::: Supplied information

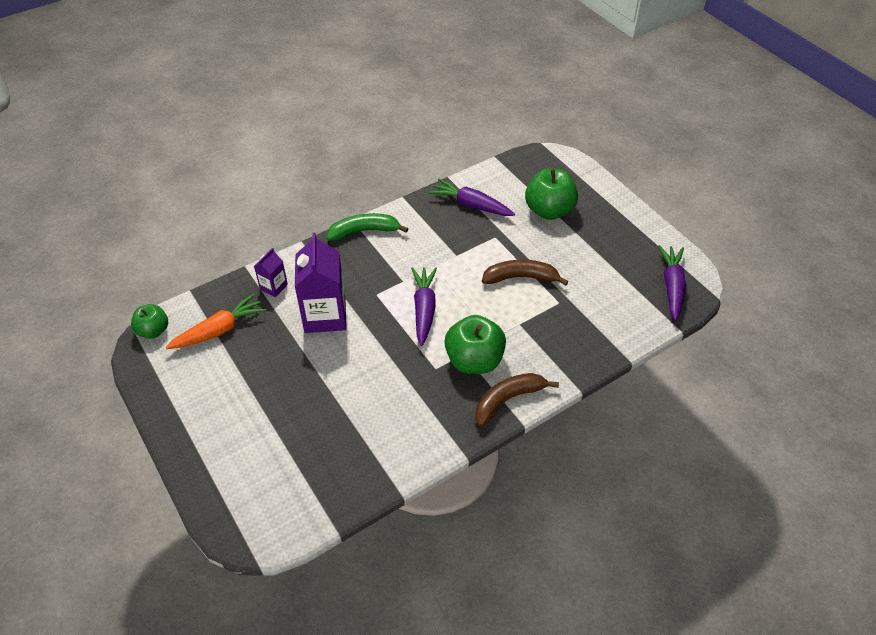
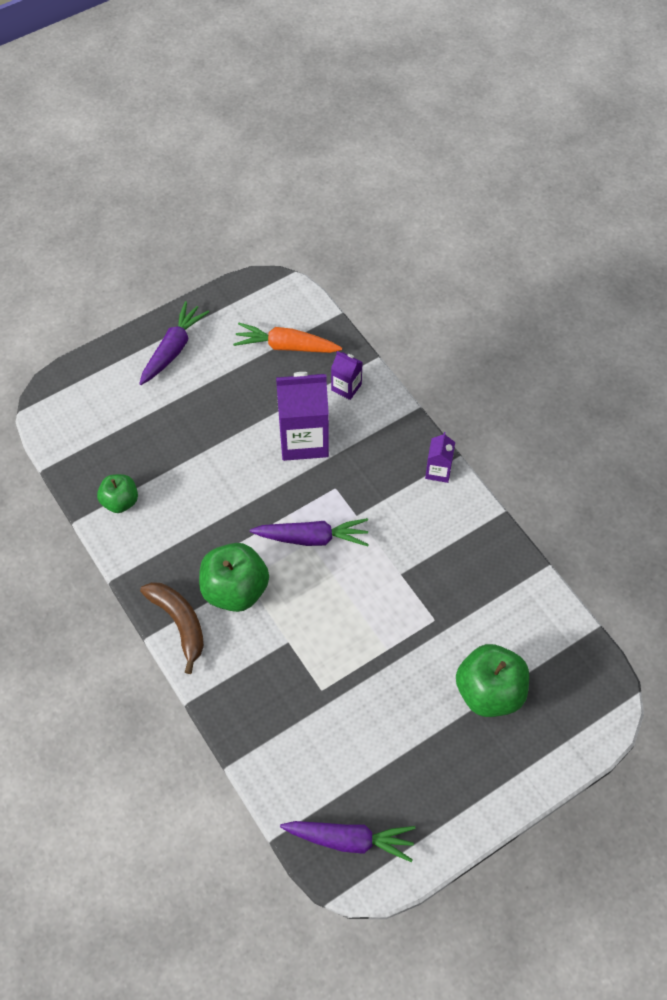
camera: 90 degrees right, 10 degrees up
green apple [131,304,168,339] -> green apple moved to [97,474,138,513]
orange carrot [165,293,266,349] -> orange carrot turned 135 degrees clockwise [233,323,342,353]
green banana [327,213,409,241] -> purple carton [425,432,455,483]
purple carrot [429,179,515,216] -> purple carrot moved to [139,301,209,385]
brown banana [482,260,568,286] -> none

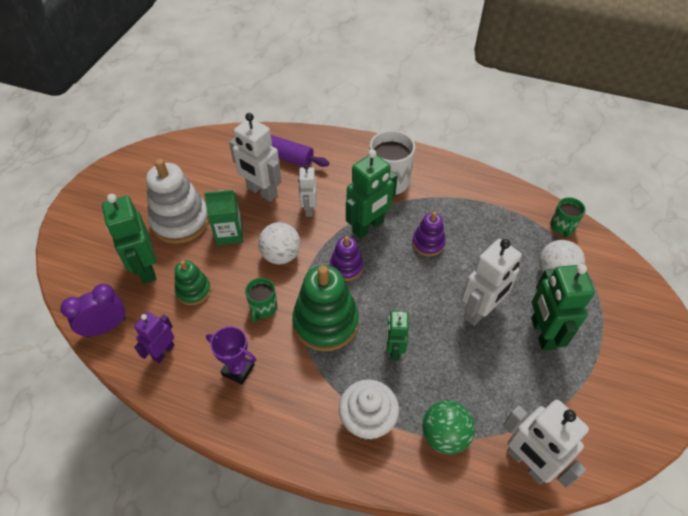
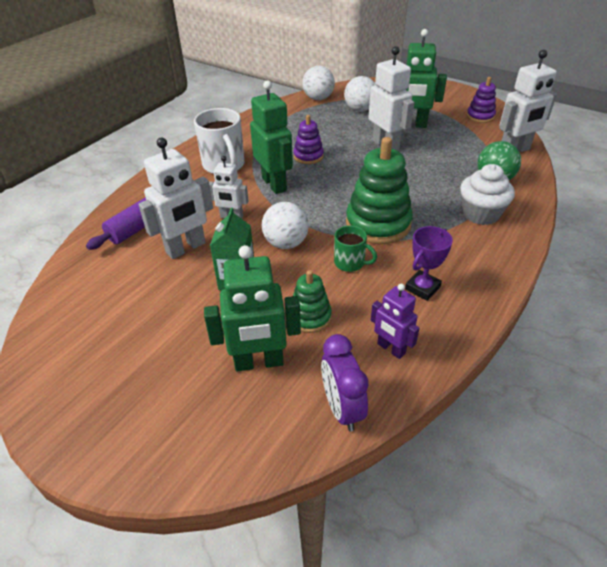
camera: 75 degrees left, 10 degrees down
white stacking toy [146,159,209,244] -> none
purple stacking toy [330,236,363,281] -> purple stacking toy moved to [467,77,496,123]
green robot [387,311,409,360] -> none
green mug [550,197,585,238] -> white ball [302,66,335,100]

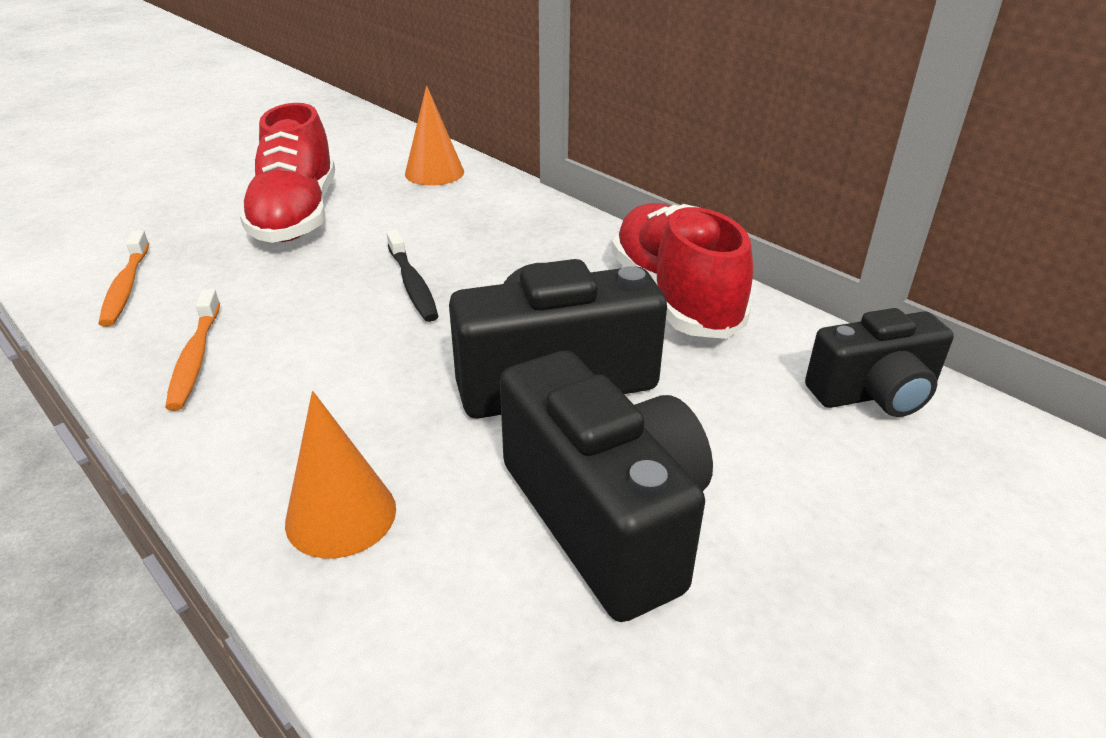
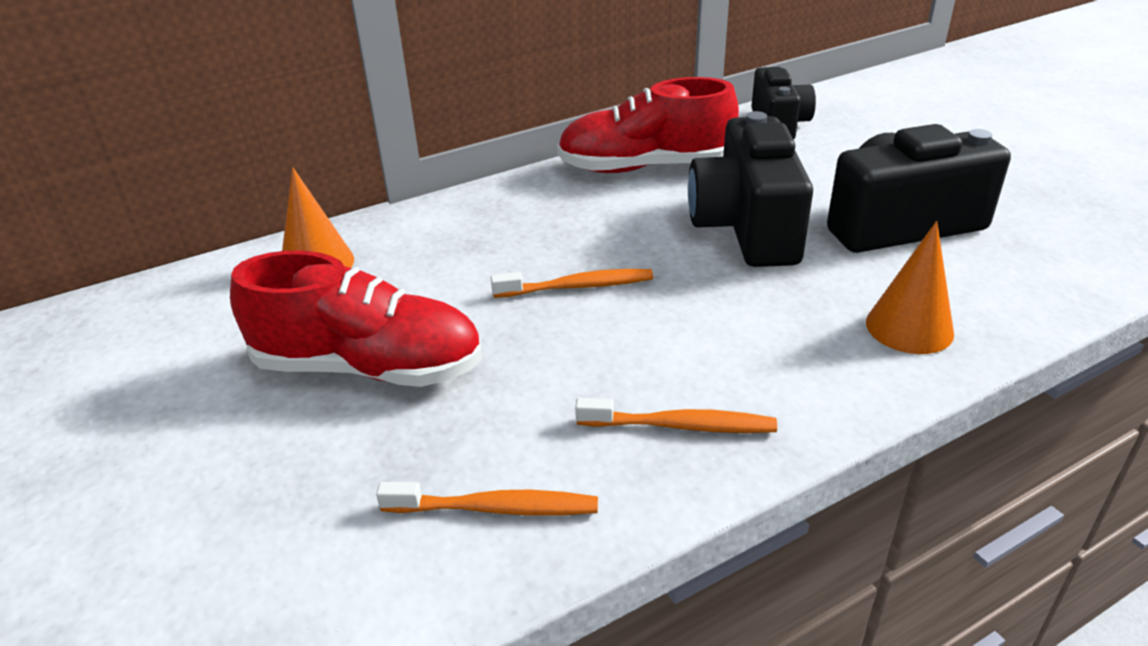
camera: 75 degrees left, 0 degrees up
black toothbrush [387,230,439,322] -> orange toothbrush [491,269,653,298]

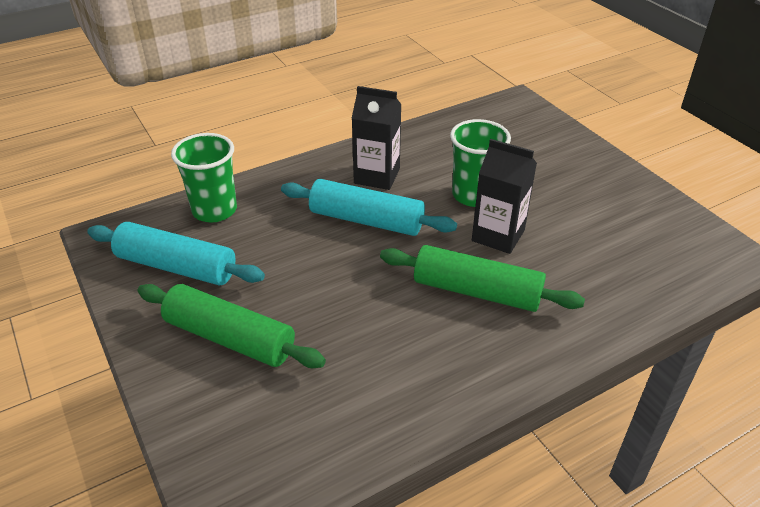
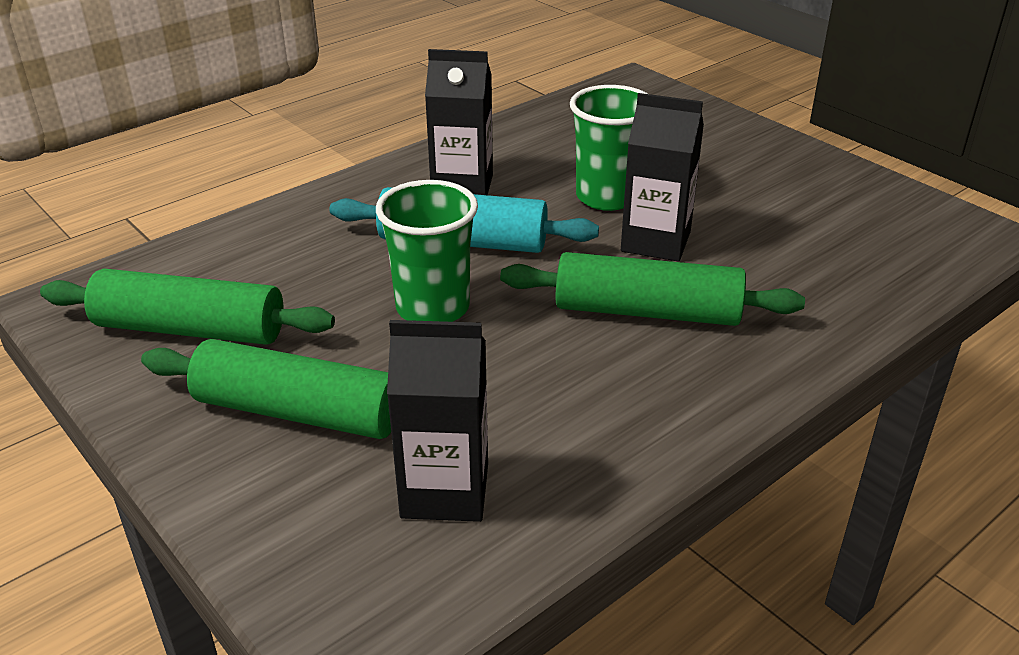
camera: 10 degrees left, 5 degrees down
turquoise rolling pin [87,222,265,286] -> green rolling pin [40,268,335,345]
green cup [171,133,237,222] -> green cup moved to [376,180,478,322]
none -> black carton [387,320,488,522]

::::::

▶ _Work instruction_
What you print must match the entries exactly, except that no pictures appear.

▶ _Exercise response_
camera: 90 degrees right, 10 degrees up
green apple [131,304,168,339] -> green apple moved to [97,474,138,513]
orange carrot [165,293,266,349] -> orange carrot turned 135 degrees clockwise [233,323,342,353]
green banana [327,213,409,241] -> purple carton [425,432,455,483]
purple carrot [429,179,515,216] -> purple carrot moved to [139,301,209,385]
brown banana [482,260,568,286] -> none

camera: 75 degrees left, 10 degrees down
white stacking toy [146,159,209,244] -> none
purple stacking toy [330,236,363,281] -> purple stacking toy moved to [467,77,496,123]
green robot [387,311,409,360] -> none
green mug [550,197,585,238] -> white ball [302,66,335,100]

camera: 75 degrees left, 0 degrees up
black toothbrush [387,230,439,322] -> orange toothbrush [491,269,653,298]

camera: 10 degrees left, 5 degrees down
turquoise rolling pin [87,222,265,286] -> green rolling pin [40,268,335,345]
green cup [171,133,237,222] -> green cup moved to [376,180,478,322]
none -> black carton [387,320,488,522]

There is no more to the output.